§ **WHAT THE TASK ASKS**
Filter these records by the string "cross", copying each line that holds it.

§ **SOURCE DATA**
################

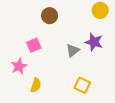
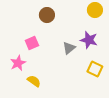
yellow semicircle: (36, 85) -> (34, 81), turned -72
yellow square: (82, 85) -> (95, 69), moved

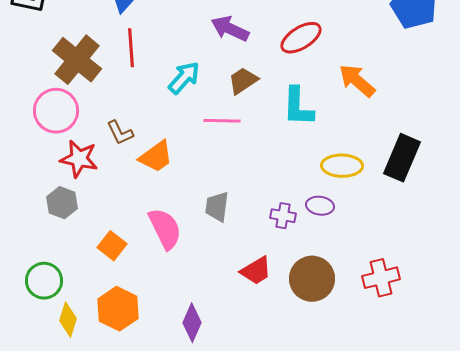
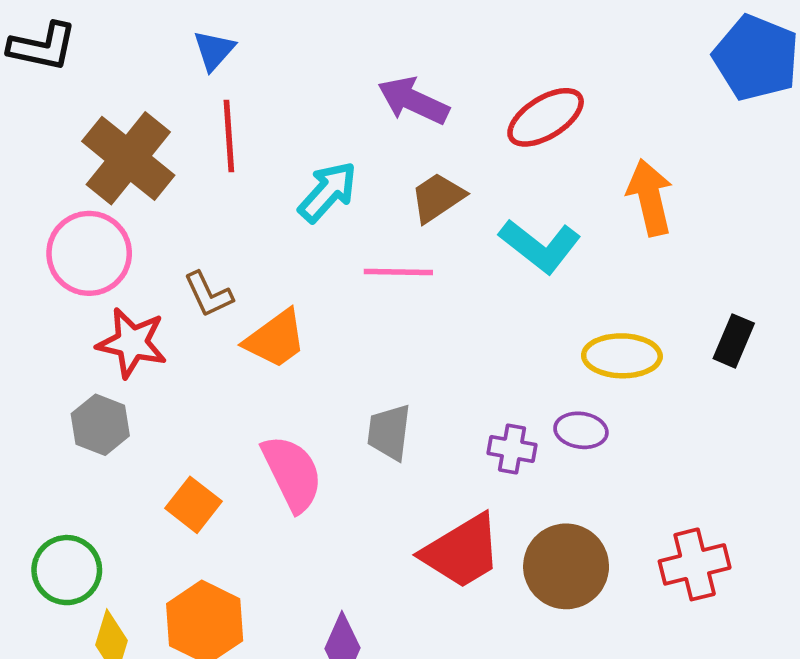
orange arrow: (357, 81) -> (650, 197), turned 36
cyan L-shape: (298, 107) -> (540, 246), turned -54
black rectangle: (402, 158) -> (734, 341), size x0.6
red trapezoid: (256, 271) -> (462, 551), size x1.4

################

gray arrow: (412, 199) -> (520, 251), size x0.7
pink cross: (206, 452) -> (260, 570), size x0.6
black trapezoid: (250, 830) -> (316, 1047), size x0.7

################

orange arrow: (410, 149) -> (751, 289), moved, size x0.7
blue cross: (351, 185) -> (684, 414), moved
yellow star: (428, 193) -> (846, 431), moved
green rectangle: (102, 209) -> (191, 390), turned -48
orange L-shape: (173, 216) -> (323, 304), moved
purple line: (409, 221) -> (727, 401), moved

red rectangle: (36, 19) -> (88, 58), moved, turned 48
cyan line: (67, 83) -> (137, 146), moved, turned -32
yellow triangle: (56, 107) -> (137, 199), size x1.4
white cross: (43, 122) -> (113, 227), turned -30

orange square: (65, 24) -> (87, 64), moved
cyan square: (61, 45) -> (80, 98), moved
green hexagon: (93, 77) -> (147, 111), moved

################

§ **WORKED SOLUTION**
pink cross: (206, 452) -> (260, 570), size x0.6
blue cross: (351, 185) -> (684, 414), moved
white cross: (43, 122) -> (113, 227), turned -30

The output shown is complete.